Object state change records
________________________
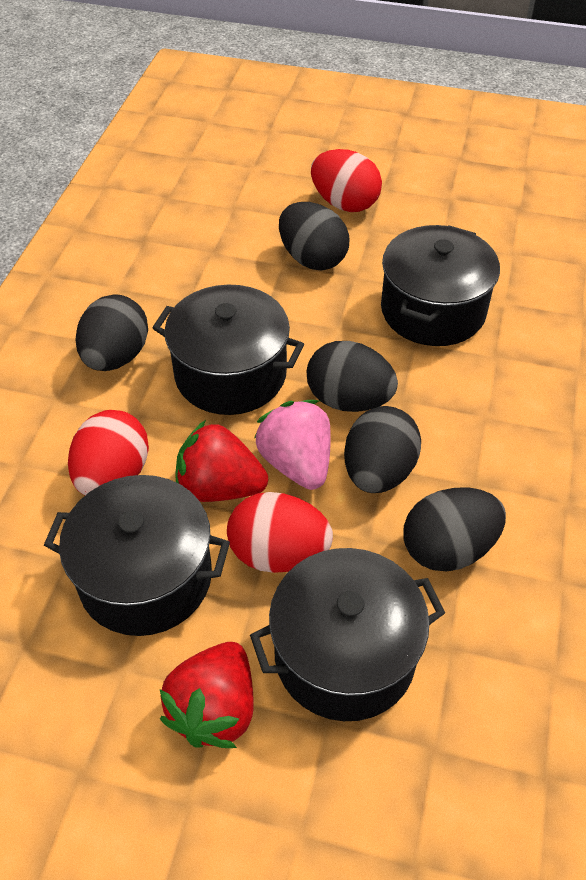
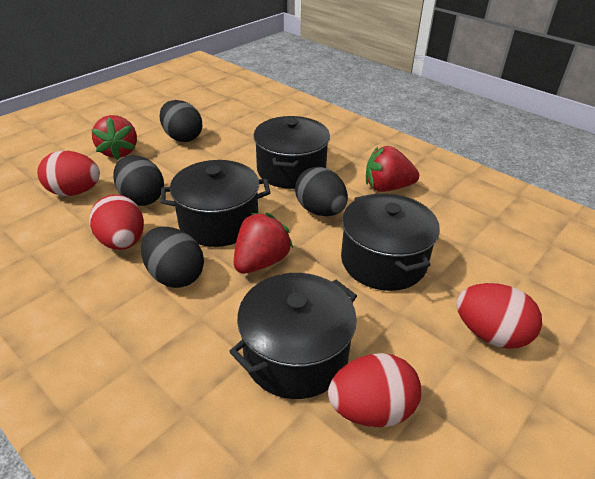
black egg: 5 -> 4
pink strawberry: 1 -> 0
red egg: 3 -> 4
red strawberry: 2 -> 3

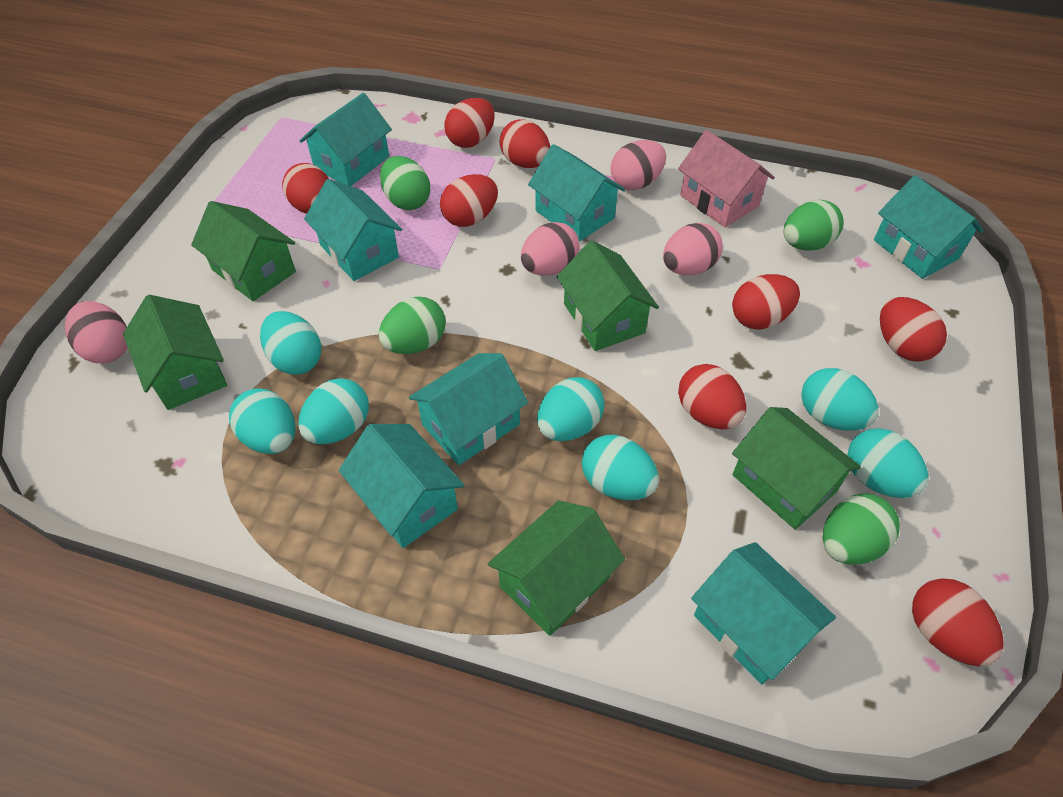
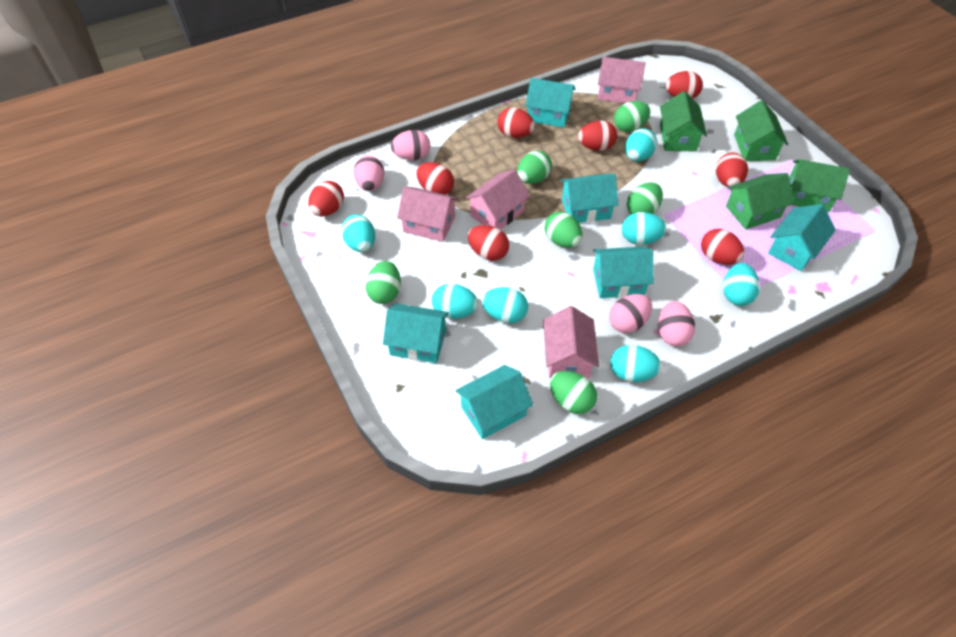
green egg: 4 -> 6
green house: 5 -> 4
pink house: 1 -> 4
turquoise house: 7 -> 6

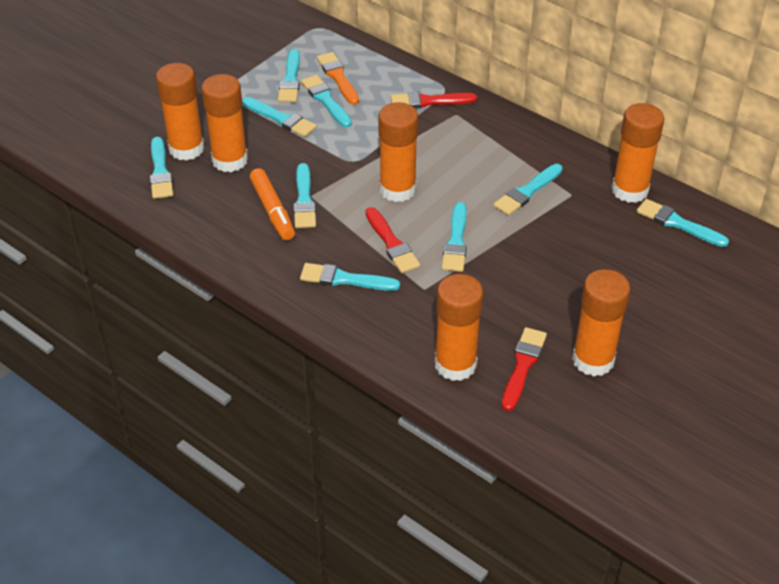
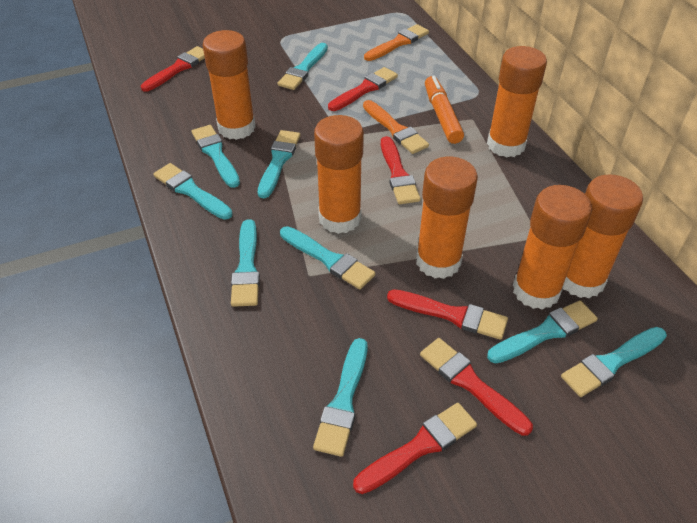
orange brush: 1 -> 2
red brush: 3 -> 6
________________________
Above are the records; repeat them exactly, omitting every picture.

black egg: 5 -> 4
pink strawberry: 1 -> 0
red egg: 3 -> 4
red strawberry: 2 -> 3

green egg: 4 -> 6
green house: 5 -> 4
pink house: 1 -> 4
turquoise house: 7 -> 6

orange brush: 1 -> 2
red brush: 3 -> 6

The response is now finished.